PROBLEM STATEMENT
Whatever the records say, set them down exactly.

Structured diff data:

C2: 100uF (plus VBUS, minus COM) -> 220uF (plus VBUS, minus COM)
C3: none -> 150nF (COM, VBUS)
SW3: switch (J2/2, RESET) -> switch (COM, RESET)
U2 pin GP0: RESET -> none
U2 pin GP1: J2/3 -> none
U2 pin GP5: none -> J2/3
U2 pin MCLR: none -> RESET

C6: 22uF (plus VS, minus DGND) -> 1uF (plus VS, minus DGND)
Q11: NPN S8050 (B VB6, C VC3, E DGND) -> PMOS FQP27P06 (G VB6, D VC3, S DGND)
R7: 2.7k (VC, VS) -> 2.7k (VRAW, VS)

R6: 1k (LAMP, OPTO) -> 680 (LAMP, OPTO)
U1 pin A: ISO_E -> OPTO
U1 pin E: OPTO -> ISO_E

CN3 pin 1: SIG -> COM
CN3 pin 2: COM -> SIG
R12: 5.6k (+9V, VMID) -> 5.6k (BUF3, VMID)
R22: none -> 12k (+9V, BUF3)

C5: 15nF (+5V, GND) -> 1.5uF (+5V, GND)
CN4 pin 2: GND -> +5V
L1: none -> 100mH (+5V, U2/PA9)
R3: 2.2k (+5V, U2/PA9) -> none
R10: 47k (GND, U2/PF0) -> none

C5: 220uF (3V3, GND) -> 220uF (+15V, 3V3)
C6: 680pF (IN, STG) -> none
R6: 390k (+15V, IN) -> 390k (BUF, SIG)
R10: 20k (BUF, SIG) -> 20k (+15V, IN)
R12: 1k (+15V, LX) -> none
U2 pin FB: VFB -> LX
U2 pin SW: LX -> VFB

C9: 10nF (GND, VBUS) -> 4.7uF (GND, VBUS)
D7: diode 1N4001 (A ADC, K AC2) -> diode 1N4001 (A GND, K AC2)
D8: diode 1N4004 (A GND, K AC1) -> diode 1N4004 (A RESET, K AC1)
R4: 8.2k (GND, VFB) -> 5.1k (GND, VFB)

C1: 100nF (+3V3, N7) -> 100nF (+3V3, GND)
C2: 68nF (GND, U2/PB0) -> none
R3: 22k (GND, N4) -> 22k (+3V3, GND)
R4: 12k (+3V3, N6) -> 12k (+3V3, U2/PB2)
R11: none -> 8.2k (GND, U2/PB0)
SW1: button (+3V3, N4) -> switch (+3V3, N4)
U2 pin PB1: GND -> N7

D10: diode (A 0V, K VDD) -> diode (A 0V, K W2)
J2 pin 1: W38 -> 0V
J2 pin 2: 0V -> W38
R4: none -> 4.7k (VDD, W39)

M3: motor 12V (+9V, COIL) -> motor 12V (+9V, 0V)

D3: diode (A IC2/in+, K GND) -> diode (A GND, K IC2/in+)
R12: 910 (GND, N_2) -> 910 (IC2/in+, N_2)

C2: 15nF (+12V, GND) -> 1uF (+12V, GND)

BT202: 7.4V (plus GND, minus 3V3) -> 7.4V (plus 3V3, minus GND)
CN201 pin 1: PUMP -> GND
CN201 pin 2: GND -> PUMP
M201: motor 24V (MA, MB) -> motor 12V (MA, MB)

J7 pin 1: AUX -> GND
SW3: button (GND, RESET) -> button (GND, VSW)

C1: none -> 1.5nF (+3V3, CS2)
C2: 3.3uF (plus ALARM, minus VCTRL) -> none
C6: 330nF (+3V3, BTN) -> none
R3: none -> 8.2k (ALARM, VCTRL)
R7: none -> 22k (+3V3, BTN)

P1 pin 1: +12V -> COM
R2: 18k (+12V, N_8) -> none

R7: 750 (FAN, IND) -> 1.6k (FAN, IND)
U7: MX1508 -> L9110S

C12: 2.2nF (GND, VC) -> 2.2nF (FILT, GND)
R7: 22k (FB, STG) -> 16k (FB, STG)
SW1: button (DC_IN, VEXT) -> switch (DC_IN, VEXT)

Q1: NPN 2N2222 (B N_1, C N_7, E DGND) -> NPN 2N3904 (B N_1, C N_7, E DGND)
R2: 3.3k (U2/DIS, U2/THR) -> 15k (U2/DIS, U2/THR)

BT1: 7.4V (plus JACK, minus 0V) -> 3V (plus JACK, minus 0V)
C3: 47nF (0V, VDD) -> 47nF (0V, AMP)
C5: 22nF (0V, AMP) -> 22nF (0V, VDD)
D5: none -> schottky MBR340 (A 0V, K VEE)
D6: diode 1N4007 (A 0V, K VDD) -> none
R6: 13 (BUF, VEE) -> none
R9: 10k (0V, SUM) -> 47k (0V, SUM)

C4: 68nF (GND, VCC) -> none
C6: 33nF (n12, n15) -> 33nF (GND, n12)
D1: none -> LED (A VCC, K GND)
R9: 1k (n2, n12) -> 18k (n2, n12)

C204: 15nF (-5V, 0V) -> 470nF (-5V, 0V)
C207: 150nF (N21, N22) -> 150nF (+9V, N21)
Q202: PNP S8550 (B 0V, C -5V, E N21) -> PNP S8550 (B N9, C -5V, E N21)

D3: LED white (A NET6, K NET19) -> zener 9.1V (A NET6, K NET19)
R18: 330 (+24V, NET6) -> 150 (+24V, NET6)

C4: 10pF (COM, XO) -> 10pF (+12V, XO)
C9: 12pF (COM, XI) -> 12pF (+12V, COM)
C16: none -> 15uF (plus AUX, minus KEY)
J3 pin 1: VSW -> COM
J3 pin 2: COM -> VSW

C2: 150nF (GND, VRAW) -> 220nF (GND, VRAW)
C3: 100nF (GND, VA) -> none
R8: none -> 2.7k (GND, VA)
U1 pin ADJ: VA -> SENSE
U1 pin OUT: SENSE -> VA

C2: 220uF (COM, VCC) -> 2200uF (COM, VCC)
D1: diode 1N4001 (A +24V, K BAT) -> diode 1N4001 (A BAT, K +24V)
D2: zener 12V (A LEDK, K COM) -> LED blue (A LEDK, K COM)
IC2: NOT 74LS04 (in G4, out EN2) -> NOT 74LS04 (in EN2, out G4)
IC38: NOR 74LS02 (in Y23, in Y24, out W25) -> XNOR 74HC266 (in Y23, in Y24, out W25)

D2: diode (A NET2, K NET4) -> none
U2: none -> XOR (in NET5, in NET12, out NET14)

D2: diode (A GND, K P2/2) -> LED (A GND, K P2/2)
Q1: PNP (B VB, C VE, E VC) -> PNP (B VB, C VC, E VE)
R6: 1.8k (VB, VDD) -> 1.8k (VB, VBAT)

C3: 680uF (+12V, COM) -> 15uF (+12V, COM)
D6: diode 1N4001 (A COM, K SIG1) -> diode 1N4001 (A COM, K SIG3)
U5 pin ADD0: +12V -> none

RESULT FOR THIS EXERCISE
C2: 100uF (plus VBUS, minus COM) -> 220uF (plus VBUS, minus COM)
C3: none -> 150nF (COM, VBUS)
SW3: switch (J2/2, RESET) -> switch (COM, RESET)
U2 pin GP0: RESET -> none
U2 pin GP1: J2/3 -> none
U2 pin GP5: none -> J2/3
U2 pin MCLR: none -> RESET

C6: 22uF (plus VS, minus DGND) -> 1uF (plus VS, minus DGND)
Q11: NPN S8050 (B VB6, C VC3, E DGND) -> PMOS FQP27P06 (G VB6, D VC3, S DGND)
R7: 2.7k (VC, VS) -> 2.7k (VRAW, VS)

R6: 1k (LAMP, OPTO) -> 680 (LAMP, OPTO)
U1 pin A: ISO_E -> OPTO
U1 pin E: OPTO -> ISO_E

CN3 pin 1: SIG -> COM
CN3 pin 2: COM -> SIG
R12: 5.6k (+9V, VMID) -> 5.6k (BUF3, VMID)
R22: none -> 12k (+9V, BUF3)

C5: 15nF (+5V, GND) -> 1.5uF (+5V, GND)
CN4 pin 2: GND -> +5V
L1: none -> 100mH (+5V, U2/PA9)
R3: 2.2k (+5V, U2/PA9) -> none
R10: 47k (GND, U2/PF0) -> none

C5: 220uF (3V3, GND) -> 220uF (+15V, 3V3)
C6: 680pF (IN, STG) -> none
R6: 390k (+15V, IN) -> 390k (BUF, SIG)
R10: 20k (BUF, SIG) -> 20k (+15V, IN)
R12: 1k (+15V, LX) -> none
U2 pin FB: VFB -> LX
U2 pin SW: LX -> VFB

C9: 10nF (GND, VBUS) -> 4.7uF (GND, VBUS)
D7: diode 1N4001 (A ADC, K AC2) -> diode 1N4001 (A GND, K AC2)
D8: diode 1N4004 (A GND, K AC1) -> diode 1N4004 (A RESET, K AC1)
R4: 8.2k (GND, VFB) -> 5.1k (GND, VFB)

C1: 100nF (+3V3, N7) -> 100nF (+3V3, GND)
C2: 68nF (GND, U2/PB0) -> none
R3: 22k (GND, N4) -> 22k (+3V3, GND)
R4: 12k (+3V3, N6) -> 12k (+3V3, U2/PB2)
R11: none -> 8.2k (GND, U2/PB0)
SW1: button (+3V3, N4) -> switch (+3V3, N4)
U2 pin PB1: GND -> N7

D10: diode (A 0V, K VDD) -> diode (A 0V, K W2)
J2 pin 1: W38 -> 0V
J2 pin 2: 0V -> W38
R4: none -> 4.7k (VDD, W39)

M3: motor 12V (+9V, COIL) -> motor 12V (+9V, 0V)

D3: diode (A IC2/in+, K GND) -> diode (A GND, K IC2/in+)
R12: 910 (GND, N_2) -> 910 (IC2/in+, N_2)

C2: 15nF (+12V, GND) -> 1uF (+12V, GND)

BT202: 7.4V (plus GND, minus 3V3) -> 7.4V (plus 3V3, minus GND)
CN201 pin 1: PUMP -> GND
CN201 pin 2: GND -> PUMP
M201: motor 24V (MA, MB) -> motor 12V (MA, MB)

J7 pin 1: AUX -> GND
SW3: button (GND, RESET) -> button (GND, VSW)

C1: none -> 1.5nF (+3V3, CS2)
C2: 3.3uF (plus ALARM, minus VCTRL) -> none
C6: 330nF (+3V3, BTN) -> none
R3: none -> 8.2k (ALARM, VCTRL)
R7: none -> 22k (+3V3, BTN)

P1 pin 1: +12V -> COM
R2: 18k (+12V, N_8) -> none

R7: 750 (FAN, IND) -> 1.6k (FAN, IND)
U7: MX1508 -> L9110S

C12: 2.2nF (GND, VC) -> 2.2nF (FILT, GND)
R7: 22k (FB, STG) -> 16k (FB, STG)
SW1: button (DC_IN, VEXT) -> switch (DC_IN, VEXT)

Q1: NPN 2N2222 (B N_1, C N_7, E DGND) -> NPN 2N3904 (B N_1, C N_7, E DGND)
R2: 3.3k (U2/DIS, U2/THR) -> 15k (U2/DIS, U2/THR)

BT1: 7.4V (plus JACK, minus 0V) -> 3V (plus JACK, minus 0V)
C3: 47nF (0V, VDD) -> 47nF (0V, AMP)
C5: 22nF (0V, AMP) -> 22nF (0V, VDD)
D5: none -> schottky MBR340 (A 0V, K VEE)
D6: diode 1N4007 (A 0V, K VDD) -> none
R6: 13 (BUF, VEE) -> none
R9: 10k (0V, SUM) -> 47k (0V, SUM)

C4: 68nF (GND, VCC) -> none
C6: 33nF (n12, n15) -> 33nF (GND, n12)
D1: none -> LED (A VCC, K GND)
R9: 1k (n2, n12) -> 18k (n2, n12)

C204: 15nF (-5V, 0V) -> 470nF (-5V, 0V)
C207: 150nF (N21, N22) -> 150nF (+9V, N21)
Q202: PNP S8550 (B 0V, C -5V, E N21) -> PNP S8550 (B N9, C -5V, E N21)

D3: LED white (A NET6, K NET19) -> zener 9.1V (A NET6, K NET19)
R18: 330 (+24V, NET6) -> 150 (+24V, NET6)

C4: 10pF (COM, XO) -> 10pF (+12V, XO)
C9: 12pF (COM, XI) -> 12pF (+12V, COM)
C16: none -> 15uF (plus AUX, minus KEY)
J3 pin 1: VSW -> COM
J3 pin 2: COM -> VSW

C2: 150nF (GND, VRAW) -> 220nF (GND, VRAW)
C3: 100nF (GND, VA) -> none
R8: none -> 2.7k (GND, VA)
U1 pin ADJ: VA -> SENSE
U1 pin OUT: SENSE -> VA

C2: 220uF (COM, VCC) -> 2200uF (COM, VCC)
D1: diode 1N4001 (A +24V, K BAT) -> diode 1N4001 (A BAT, K +24V)
D2: zener 12V (A LEDK, K COM) -> LED blue (A LEDK, K COM)
IC2: NOT 74LS04 (in G4, out EN2) -> NOT 74LS04 (in EN2, out G4)
IC38: NOR 74LS02 (in Y23, in Y24, out W25) -> XNOR 74HC266 (in Y23, in Y24, out W25)

D2: diode (A NET2, K NET4) -> none
U2: none -> XOR (in NET5, in NET12, out NET14)

D2: diode (A GND, K P2/2) -> LED (A GND, K P2/2)
Q1: PNP (B VB, C VE, E VC) -> PNP (B VB, C VC, E VE)
R6: 1.8k (VB, VDD) -> 1.8k (VB, VBAT)

C3: 680uF (+12V, COM) -> 15uF (+12V, COM)
D6: diode 1N4001 (A COM, K SIG1) -> diode 1N4001 (A COM, K SIG3)
U5 pin ADD0: +12V -> none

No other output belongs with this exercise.